_Information provided_.
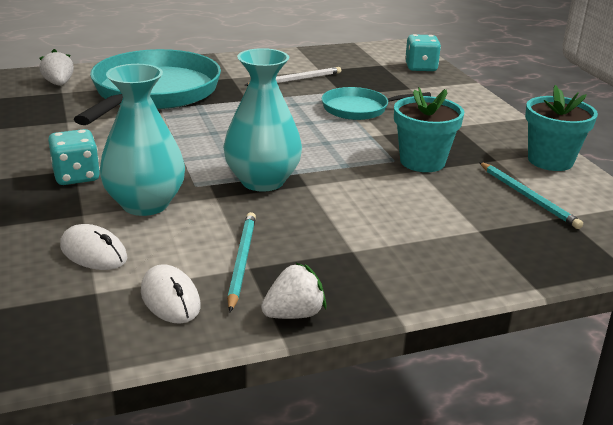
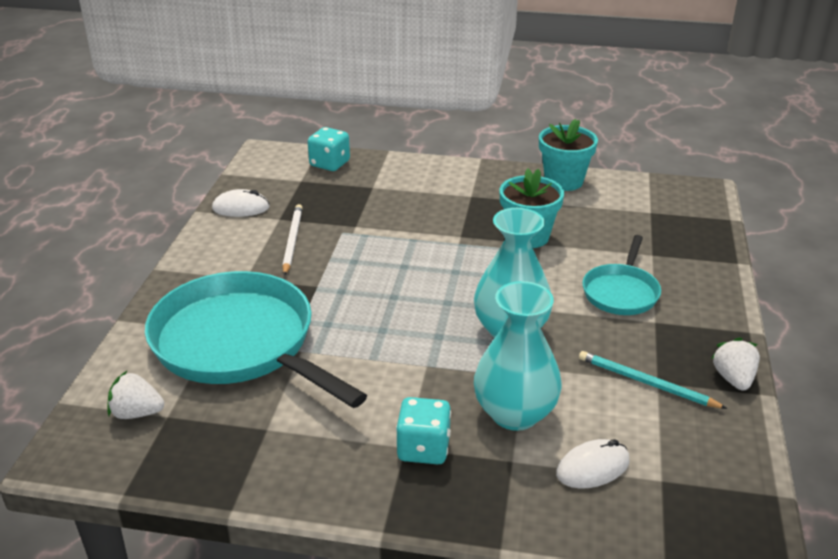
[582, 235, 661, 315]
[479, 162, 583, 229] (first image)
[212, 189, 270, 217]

_Your objective_. The finished answer is an exact repetition of the listing, with every picture removed.

_Exercise solution_.
[582, 235, 661, 315]
[479, 162, 583, 229] (first image)
[212, 189, 270, 217]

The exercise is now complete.